_WORK ORDER:_ Please return the data word for word and leave out any picture it contains.

_SOURCE DATA:_
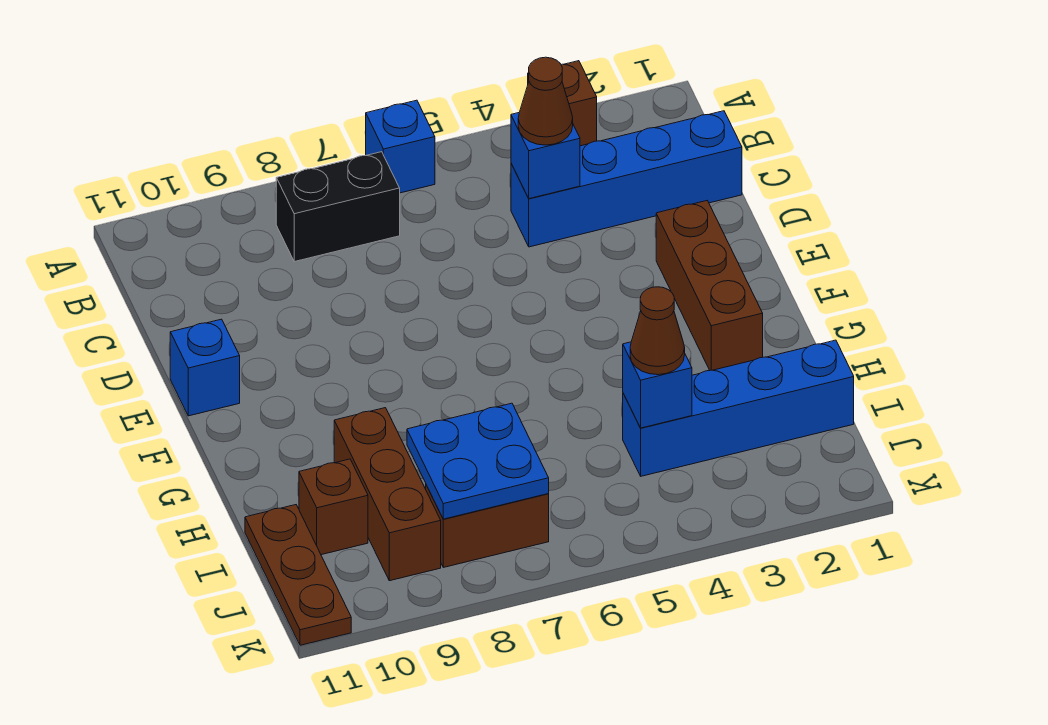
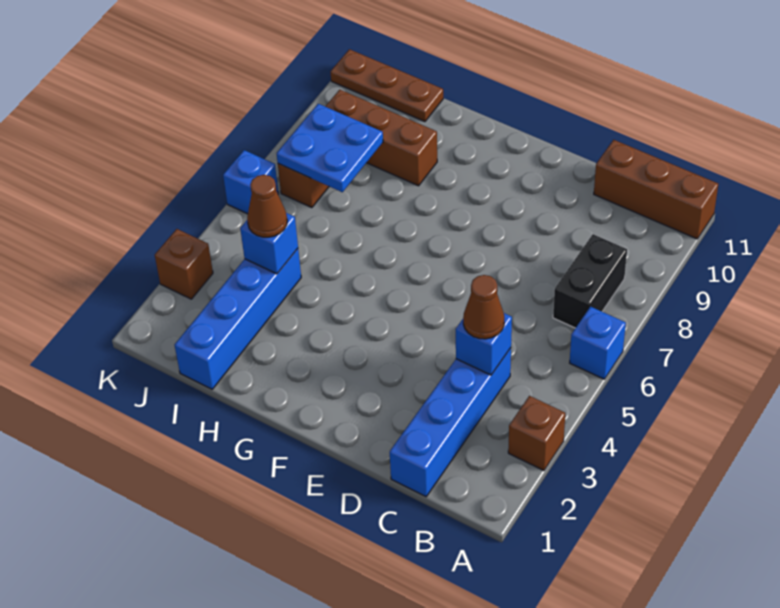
brown brick E2:G2 level 1 -> brown brick A11:C11 level 1
blue brick E11 level 1 -> blue brick K6 level 1
brown brick I10 level 1 -> brown brick K3 level 1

_OUTPUT FOR THIS EXERCISE:_
brown brick E2:G2 level 1 -> brown brick A11:C11 level 1
blue brick E11 level 1 -> blue brick K6 level 1
brown brick I10 level 1 -> brown brick K3 level 1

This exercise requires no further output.